■ Dataset records
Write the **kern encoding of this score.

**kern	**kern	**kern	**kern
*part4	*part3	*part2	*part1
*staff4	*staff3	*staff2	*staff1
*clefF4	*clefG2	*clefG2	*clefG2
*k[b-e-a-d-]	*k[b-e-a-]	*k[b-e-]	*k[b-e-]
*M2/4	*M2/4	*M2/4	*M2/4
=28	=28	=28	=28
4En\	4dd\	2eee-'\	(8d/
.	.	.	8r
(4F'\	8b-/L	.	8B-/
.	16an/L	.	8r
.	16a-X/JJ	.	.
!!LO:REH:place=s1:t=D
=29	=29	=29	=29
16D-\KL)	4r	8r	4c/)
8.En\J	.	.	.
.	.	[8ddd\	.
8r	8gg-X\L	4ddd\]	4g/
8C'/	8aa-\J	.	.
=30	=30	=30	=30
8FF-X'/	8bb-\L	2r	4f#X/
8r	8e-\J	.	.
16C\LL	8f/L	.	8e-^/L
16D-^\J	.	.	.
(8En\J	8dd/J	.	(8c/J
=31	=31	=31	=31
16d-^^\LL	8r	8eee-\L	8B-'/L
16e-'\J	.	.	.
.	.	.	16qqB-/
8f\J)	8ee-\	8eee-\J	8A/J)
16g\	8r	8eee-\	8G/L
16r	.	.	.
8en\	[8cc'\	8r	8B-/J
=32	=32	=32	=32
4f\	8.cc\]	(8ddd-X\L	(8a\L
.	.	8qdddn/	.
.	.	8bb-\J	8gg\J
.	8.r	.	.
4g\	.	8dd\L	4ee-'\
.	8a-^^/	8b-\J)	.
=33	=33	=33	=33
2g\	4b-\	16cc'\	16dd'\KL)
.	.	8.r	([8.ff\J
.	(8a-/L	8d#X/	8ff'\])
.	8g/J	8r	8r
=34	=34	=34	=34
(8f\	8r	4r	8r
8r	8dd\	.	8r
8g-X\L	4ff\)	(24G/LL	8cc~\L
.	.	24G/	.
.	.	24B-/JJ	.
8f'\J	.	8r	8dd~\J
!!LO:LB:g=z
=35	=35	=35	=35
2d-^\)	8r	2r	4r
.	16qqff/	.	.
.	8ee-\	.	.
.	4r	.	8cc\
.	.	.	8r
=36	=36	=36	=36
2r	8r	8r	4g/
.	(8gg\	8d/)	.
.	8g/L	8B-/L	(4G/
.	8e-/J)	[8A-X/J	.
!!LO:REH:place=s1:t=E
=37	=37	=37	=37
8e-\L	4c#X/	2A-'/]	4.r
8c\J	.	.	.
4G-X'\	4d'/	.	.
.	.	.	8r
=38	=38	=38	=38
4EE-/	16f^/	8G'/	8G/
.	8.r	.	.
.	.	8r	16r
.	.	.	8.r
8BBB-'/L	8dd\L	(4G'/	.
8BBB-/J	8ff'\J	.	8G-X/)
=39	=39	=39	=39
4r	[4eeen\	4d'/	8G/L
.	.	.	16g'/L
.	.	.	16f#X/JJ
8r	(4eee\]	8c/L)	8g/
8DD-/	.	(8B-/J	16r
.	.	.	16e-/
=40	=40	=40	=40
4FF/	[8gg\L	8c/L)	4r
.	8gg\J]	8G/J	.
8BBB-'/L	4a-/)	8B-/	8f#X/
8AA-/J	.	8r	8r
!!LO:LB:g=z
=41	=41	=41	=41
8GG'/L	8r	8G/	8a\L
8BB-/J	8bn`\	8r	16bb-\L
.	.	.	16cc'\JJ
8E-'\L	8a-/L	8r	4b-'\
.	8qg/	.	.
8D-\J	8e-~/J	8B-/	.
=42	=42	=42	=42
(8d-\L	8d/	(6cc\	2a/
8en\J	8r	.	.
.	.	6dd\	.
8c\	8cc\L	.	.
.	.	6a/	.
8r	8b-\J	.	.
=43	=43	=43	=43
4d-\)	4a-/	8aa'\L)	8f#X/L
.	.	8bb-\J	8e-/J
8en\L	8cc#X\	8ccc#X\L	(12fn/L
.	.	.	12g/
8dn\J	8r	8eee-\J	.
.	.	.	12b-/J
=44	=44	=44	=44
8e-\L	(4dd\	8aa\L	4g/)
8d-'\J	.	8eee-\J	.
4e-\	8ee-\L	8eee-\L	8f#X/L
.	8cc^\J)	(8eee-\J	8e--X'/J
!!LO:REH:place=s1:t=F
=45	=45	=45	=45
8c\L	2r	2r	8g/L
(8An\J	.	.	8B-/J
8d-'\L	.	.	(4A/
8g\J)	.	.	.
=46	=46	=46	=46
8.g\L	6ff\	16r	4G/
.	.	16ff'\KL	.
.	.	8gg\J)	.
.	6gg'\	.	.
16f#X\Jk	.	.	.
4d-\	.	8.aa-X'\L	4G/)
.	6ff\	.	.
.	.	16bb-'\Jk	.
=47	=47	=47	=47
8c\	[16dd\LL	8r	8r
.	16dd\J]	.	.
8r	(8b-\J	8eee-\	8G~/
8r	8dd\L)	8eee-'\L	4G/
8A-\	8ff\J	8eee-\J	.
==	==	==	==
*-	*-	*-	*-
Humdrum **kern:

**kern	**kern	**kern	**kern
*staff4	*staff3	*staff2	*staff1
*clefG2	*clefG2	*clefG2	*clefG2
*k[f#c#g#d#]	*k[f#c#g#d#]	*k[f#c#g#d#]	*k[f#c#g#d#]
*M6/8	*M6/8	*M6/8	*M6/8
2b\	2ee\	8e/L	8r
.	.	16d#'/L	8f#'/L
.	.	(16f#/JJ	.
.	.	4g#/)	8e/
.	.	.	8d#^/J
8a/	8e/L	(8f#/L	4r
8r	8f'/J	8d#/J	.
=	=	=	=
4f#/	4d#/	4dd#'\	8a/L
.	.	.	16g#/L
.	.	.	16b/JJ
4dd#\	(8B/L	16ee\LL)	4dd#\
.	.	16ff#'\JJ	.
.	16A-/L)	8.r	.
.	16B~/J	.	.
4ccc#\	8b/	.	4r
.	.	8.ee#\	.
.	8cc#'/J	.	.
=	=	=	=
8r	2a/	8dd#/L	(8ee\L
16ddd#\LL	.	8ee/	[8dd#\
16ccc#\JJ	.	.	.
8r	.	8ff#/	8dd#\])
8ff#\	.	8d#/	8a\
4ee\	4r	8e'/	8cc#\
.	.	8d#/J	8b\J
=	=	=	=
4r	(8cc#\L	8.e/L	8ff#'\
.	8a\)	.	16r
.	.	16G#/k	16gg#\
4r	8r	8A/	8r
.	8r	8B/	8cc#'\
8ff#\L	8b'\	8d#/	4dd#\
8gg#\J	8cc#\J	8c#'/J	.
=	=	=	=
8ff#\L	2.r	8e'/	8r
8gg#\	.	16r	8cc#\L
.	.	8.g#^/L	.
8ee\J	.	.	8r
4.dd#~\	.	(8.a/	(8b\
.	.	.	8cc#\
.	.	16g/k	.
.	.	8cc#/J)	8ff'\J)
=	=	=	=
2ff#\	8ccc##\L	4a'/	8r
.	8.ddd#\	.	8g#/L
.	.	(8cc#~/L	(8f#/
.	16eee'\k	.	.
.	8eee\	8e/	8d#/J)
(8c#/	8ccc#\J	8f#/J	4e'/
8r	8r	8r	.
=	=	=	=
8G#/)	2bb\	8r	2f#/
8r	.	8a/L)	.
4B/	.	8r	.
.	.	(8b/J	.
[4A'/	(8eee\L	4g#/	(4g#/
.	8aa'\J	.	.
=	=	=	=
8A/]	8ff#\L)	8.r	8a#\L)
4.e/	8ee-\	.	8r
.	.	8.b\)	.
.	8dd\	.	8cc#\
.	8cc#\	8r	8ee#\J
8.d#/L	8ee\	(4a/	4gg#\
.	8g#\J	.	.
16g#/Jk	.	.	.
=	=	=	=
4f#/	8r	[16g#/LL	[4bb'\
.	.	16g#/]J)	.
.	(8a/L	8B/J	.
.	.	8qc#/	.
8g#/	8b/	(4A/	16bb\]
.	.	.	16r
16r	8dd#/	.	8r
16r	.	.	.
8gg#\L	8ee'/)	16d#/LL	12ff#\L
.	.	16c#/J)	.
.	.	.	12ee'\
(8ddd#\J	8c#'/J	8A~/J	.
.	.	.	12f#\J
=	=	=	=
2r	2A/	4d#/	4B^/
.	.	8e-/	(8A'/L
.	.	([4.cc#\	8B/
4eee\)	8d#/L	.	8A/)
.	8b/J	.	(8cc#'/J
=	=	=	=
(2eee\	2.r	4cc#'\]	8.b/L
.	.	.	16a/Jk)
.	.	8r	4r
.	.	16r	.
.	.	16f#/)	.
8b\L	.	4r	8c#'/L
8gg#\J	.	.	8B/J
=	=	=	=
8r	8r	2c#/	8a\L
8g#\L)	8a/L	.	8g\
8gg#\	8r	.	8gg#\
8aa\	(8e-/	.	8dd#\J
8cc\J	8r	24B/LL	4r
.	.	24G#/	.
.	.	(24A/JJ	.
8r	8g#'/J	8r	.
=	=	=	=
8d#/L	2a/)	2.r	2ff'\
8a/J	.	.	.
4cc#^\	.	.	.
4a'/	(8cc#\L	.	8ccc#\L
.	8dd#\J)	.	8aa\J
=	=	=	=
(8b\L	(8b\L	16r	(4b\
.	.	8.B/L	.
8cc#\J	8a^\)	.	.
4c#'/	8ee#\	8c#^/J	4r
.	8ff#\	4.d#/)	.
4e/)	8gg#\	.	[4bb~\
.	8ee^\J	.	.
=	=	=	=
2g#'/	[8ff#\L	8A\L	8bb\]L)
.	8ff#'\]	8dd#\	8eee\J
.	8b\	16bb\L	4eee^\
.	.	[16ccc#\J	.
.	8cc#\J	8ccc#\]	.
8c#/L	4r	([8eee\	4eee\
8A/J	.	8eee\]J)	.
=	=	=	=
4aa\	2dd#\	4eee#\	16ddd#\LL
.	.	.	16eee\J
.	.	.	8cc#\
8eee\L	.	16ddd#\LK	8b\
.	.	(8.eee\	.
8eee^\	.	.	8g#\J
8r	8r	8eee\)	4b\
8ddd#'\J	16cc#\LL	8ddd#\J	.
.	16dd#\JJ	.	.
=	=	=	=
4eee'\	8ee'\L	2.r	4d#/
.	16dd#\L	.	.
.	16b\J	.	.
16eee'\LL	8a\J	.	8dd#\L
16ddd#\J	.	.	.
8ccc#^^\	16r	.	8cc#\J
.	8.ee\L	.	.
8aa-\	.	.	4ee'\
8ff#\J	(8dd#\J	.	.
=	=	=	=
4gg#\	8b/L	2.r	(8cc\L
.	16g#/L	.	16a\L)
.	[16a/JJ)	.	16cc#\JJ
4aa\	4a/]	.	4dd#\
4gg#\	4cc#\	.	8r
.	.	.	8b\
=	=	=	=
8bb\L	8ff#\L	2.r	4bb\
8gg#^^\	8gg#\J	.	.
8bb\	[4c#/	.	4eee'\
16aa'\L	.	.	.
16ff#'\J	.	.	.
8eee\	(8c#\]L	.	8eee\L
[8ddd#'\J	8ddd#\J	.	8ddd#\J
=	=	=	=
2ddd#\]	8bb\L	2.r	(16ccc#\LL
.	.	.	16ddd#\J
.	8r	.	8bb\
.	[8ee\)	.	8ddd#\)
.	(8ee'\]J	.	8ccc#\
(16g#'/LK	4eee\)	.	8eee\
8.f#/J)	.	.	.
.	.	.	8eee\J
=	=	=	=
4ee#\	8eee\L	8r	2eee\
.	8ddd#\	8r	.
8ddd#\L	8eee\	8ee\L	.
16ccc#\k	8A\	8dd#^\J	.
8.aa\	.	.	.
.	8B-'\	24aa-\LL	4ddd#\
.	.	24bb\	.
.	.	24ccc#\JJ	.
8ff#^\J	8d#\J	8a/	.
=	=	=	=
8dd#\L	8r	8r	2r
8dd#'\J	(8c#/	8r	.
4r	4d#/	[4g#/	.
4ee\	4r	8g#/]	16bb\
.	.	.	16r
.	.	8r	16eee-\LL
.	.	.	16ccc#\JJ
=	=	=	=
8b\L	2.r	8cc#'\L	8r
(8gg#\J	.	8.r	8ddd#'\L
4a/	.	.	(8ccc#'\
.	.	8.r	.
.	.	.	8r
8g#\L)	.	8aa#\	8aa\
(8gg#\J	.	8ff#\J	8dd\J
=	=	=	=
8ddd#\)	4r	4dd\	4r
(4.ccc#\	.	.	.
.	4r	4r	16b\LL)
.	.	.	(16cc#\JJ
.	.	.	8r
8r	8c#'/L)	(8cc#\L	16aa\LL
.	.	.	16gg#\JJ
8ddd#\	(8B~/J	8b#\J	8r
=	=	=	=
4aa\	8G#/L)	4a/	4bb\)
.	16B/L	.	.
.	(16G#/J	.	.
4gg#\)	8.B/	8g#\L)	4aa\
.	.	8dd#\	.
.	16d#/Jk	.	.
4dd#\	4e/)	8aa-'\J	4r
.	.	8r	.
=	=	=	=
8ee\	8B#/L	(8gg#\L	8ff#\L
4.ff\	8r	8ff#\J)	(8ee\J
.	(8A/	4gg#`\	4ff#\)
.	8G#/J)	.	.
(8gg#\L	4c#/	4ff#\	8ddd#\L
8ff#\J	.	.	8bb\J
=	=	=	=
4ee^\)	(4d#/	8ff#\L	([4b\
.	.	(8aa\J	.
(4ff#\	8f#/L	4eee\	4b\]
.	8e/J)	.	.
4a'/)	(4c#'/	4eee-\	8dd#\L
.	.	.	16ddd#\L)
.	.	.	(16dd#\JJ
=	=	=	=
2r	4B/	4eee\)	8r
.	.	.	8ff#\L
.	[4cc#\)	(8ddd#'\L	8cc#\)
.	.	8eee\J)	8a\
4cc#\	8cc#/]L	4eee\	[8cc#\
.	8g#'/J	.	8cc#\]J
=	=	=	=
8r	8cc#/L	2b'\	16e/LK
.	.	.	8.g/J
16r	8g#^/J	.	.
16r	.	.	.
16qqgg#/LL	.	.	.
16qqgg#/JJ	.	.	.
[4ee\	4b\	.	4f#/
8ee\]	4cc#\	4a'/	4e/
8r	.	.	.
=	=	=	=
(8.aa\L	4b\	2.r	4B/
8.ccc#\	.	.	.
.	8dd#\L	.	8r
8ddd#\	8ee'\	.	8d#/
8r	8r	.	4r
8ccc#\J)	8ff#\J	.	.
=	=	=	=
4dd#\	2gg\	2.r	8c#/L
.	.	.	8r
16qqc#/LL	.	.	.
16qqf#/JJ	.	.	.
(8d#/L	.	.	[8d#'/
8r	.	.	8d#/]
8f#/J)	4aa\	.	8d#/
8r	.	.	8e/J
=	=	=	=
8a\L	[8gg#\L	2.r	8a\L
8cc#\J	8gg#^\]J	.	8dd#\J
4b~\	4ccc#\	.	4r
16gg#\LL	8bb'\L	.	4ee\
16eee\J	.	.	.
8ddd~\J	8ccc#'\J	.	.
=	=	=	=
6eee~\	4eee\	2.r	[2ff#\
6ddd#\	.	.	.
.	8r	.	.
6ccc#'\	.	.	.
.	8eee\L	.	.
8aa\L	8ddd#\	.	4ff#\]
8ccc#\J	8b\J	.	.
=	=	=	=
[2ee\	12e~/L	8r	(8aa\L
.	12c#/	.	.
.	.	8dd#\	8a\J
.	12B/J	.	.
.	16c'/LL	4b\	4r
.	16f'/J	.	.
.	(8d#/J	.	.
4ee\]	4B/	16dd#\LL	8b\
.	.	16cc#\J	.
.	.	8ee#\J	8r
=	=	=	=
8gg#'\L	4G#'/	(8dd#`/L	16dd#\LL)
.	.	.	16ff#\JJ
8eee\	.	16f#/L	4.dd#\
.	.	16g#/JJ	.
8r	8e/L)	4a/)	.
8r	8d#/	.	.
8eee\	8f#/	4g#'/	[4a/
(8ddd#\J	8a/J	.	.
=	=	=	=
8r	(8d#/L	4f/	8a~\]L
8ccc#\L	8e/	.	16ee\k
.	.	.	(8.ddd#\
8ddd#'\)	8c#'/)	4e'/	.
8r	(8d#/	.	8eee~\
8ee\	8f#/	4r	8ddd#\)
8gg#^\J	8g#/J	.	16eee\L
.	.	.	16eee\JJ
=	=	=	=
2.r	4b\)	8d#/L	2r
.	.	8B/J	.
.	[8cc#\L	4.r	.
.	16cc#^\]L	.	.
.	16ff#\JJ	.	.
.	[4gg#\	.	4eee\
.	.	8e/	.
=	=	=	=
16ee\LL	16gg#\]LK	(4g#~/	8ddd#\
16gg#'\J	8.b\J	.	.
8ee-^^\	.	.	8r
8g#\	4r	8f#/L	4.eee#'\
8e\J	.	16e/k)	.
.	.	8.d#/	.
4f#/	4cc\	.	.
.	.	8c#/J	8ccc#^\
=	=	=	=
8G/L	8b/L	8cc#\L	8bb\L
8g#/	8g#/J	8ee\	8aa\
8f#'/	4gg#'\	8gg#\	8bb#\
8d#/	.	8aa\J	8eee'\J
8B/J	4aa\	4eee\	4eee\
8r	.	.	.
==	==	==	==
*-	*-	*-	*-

■ Instructions to follow
Which lines above contain the string "kern"? Show each of them in full.

■ Solution below
Write the **kern encoding of this score.
**kern	**kern	**kern	**kern
Humdrum **kern:
**kern	**kern	**kern	**kern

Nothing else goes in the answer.